- **What you have to do**: Make an exact copy of every entry, leaving the pictures out.

^^^^^^^^

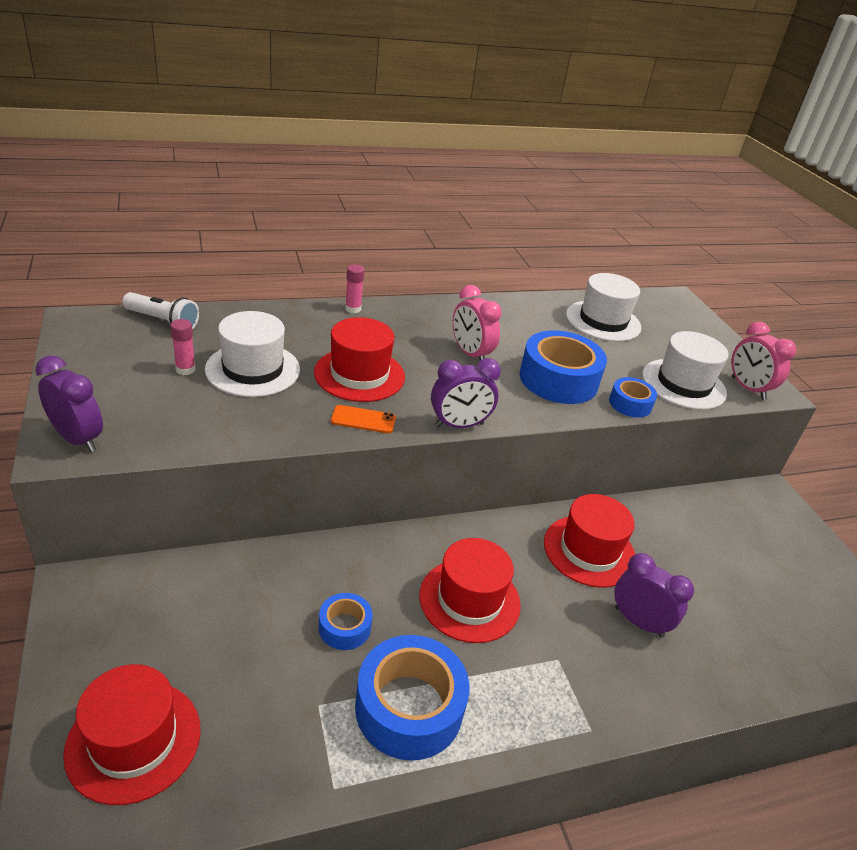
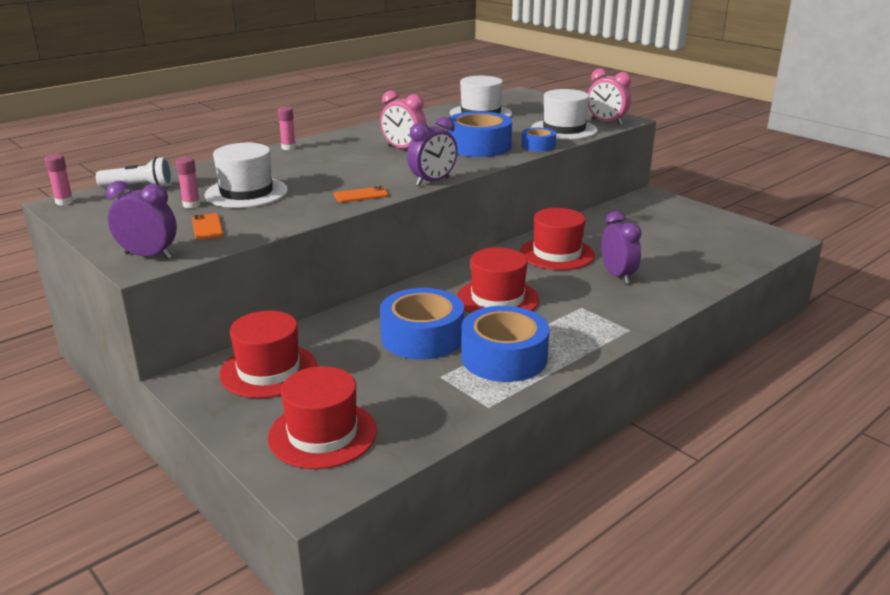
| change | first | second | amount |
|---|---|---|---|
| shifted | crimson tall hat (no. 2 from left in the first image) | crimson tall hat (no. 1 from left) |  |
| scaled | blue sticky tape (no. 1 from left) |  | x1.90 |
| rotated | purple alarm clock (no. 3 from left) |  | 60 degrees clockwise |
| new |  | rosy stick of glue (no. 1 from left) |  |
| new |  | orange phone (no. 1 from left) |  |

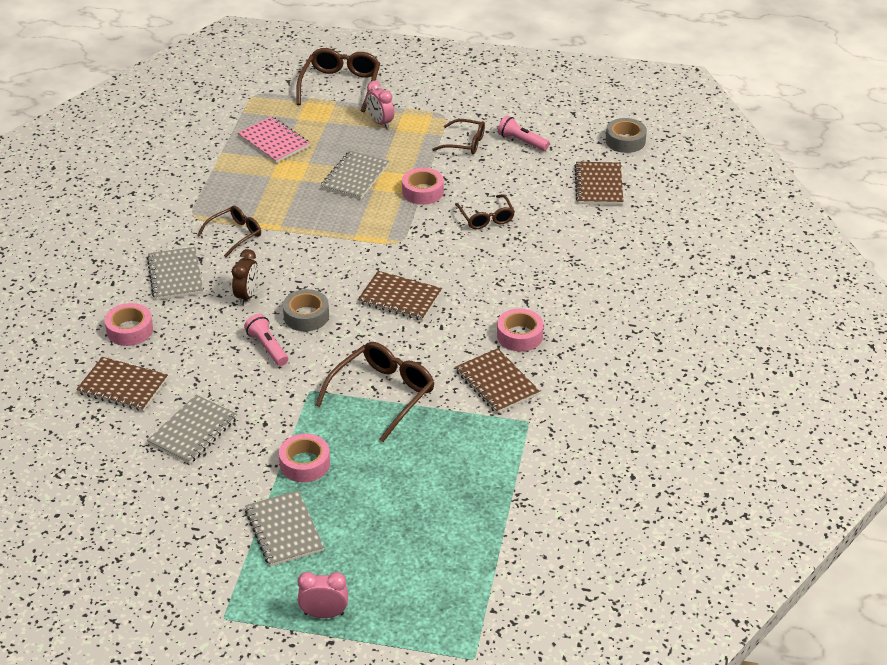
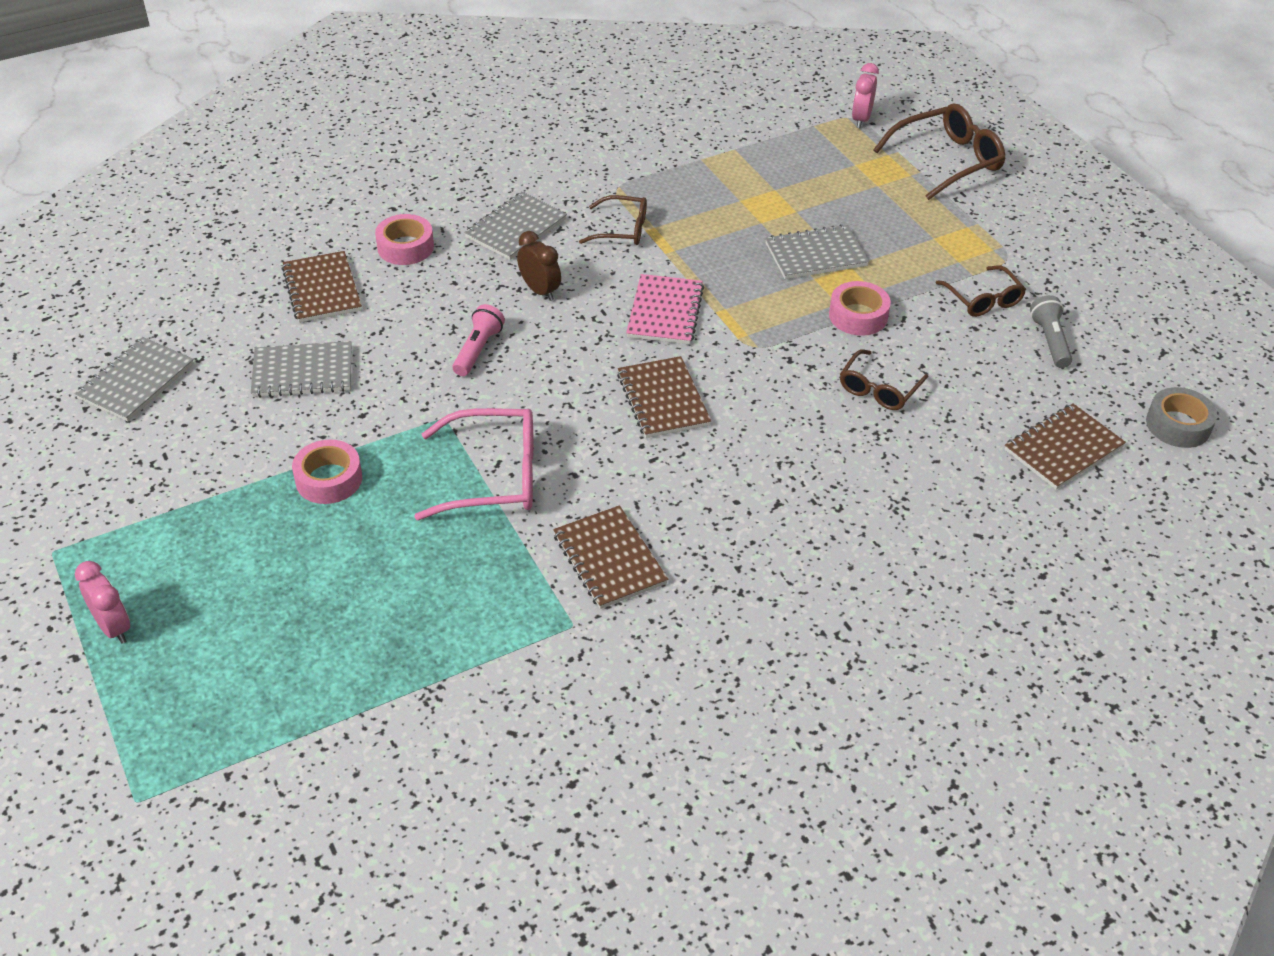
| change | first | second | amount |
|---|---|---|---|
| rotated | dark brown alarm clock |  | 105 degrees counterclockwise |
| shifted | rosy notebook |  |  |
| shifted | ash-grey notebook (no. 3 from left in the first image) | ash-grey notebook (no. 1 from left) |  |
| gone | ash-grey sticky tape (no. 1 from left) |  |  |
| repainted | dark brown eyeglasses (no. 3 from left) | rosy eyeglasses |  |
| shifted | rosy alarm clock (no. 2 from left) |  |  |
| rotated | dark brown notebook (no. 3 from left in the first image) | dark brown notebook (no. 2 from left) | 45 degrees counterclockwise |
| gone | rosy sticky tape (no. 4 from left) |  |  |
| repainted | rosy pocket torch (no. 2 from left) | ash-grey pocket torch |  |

^^^^^^^^

- **Answer below**:
| change | first | second | amount |
|---|---|---|---|
| shifted | crimson tall hat (no. 2 from left in the first image) | crimson tall hat (no. 1 from left) |  |
| scaled | blue sticky tape (no. 1 from left) |  | x1.90 |
| rotated | purple alarm clock (no. 3 from left) |  | 60 degrees clockwise |
| new |  | rosy stick of glue (no. 1 from left) |  |
| new |  | orange phone (no. 1 from left) |  |

| change | first | second | amount |
|---|---|---|---|
| rotated | dark brown alarm clock |  | 105 degrees counterclockwise |
| shifted | rosy notebook |  |  |
| shifted | ash-grey notebook (no. 3 from left in the first image) | ash-grey notebook (no. 1 from left) |  |
| gone | ash-grey sticky tape (no. 1 from left) |  |  |
| repainted | dark brown eyeglasses (no. 3 from left) | rosy eyeglasses |  |
| shifted | rosy alarm clock (no. 2 from left) |  |  |
| rotated | dark brown notebook (no. 3 from left in the first image) | dark brown notebook (no. 2 from left) | 45 degrees counterclockwise |
| gone | rosy sticky tape (no. 4 from left) |  |  |
| repainted | rosy pocket torch (no. 2 from left) | ash-grey pocket torch |  |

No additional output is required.